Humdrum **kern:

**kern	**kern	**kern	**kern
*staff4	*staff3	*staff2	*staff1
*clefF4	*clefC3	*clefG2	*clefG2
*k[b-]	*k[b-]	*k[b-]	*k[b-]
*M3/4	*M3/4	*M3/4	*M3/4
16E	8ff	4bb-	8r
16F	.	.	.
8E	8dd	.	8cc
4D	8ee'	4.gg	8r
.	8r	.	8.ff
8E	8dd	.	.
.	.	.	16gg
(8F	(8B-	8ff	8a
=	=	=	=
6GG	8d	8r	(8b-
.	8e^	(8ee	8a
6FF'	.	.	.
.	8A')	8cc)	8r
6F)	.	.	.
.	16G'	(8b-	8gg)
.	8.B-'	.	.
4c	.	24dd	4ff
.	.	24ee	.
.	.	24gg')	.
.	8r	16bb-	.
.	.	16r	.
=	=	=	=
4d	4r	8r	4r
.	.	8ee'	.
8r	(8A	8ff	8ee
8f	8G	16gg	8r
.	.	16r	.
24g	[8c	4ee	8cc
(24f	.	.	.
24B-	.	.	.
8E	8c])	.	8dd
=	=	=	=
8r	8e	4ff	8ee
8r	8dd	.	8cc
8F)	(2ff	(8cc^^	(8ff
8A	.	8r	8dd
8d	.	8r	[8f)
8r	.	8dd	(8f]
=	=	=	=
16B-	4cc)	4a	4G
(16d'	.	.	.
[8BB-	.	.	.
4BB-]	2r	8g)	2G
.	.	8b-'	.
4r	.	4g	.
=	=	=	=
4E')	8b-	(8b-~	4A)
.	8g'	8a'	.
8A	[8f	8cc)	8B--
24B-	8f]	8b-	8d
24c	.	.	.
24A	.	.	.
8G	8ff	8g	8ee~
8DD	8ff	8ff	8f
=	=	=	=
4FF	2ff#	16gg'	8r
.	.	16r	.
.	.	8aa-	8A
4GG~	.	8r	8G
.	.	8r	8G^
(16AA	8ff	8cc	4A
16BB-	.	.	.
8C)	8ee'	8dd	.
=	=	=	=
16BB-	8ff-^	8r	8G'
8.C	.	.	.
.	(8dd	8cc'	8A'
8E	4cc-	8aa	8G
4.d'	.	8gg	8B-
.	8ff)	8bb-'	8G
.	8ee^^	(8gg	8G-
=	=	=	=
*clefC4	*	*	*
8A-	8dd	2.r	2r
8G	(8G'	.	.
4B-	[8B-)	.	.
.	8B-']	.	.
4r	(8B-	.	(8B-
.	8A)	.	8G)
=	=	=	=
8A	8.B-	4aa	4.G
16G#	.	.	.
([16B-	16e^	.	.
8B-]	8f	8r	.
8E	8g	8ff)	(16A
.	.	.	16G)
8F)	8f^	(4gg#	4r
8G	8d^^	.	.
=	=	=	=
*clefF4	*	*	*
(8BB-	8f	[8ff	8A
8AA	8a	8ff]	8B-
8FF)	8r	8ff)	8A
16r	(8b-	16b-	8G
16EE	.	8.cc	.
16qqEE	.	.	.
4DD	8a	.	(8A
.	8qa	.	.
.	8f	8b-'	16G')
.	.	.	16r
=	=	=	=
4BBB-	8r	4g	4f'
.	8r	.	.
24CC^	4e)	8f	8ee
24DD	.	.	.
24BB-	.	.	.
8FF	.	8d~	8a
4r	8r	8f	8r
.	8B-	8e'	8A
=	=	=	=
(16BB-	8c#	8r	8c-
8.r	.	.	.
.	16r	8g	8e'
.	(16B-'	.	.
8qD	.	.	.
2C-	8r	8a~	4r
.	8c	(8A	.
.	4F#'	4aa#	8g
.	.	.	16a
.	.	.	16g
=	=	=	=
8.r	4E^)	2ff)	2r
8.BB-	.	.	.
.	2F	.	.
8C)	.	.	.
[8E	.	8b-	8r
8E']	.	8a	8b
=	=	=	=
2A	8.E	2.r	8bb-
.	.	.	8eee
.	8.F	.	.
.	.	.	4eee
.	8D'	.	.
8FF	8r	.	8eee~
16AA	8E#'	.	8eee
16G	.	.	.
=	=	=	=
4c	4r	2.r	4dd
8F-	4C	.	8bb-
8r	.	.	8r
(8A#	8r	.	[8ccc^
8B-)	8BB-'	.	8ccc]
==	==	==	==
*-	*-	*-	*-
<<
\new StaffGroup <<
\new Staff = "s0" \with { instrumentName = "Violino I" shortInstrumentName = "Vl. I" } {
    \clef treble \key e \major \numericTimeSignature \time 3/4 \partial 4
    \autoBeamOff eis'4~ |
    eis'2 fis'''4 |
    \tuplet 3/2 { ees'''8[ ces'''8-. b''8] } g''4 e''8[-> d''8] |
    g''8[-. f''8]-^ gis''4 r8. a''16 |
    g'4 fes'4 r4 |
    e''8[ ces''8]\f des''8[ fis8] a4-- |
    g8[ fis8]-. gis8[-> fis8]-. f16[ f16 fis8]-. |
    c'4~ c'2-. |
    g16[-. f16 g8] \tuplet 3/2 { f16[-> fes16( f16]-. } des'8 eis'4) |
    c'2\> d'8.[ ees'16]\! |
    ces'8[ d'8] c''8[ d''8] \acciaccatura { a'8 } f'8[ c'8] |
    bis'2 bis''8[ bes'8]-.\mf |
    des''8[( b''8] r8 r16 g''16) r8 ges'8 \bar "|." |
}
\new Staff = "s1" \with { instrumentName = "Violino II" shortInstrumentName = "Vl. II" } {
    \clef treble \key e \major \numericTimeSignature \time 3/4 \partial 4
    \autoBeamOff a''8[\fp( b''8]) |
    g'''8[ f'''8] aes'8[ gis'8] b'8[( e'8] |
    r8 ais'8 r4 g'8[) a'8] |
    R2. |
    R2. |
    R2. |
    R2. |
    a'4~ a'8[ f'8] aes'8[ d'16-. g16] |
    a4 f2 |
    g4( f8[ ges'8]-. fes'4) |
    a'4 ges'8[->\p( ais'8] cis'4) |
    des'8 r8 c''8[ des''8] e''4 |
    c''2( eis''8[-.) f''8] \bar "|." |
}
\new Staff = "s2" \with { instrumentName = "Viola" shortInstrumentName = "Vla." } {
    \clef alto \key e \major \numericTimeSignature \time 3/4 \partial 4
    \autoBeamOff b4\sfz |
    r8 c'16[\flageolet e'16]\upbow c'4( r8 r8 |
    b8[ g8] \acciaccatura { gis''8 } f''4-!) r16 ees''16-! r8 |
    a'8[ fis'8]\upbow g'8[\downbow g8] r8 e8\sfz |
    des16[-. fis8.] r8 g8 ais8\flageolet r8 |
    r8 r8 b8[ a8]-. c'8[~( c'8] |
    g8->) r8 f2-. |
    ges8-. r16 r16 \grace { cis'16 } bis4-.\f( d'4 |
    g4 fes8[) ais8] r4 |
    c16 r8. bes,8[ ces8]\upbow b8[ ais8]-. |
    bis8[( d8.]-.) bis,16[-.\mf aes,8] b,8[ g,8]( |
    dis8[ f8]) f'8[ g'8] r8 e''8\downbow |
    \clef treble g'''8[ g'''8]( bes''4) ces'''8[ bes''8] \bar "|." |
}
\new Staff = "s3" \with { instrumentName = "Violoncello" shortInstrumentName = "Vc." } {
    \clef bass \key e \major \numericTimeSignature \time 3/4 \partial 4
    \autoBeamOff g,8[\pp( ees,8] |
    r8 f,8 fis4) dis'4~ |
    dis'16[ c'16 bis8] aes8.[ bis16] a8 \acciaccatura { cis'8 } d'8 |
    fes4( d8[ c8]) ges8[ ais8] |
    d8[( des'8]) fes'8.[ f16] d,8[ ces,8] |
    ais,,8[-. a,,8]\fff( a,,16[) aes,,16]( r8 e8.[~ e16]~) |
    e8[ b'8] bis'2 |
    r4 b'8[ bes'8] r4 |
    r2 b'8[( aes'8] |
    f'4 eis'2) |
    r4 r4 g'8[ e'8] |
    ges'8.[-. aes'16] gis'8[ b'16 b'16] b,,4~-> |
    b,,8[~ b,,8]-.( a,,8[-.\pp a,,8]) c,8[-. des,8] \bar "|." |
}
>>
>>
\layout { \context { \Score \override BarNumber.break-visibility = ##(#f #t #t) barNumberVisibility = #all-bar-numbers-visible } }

Work to do: Please list each line of the records above that contains the string "partial", including lines where it appears only as part of a longer string.

Answer to the problem:
    \clef treble \key e \major \numericTimeSignature \time 3/4 \partial 4
    \clef treble \key e \major \numericTimeSignature \time 3/4 \partial 4
    \clef alto \key e \major \numericTimeSignature \time 3/4 \partial 4
    \clef bass \key e \major \numericTimeSignature \time 3/4 \partial 4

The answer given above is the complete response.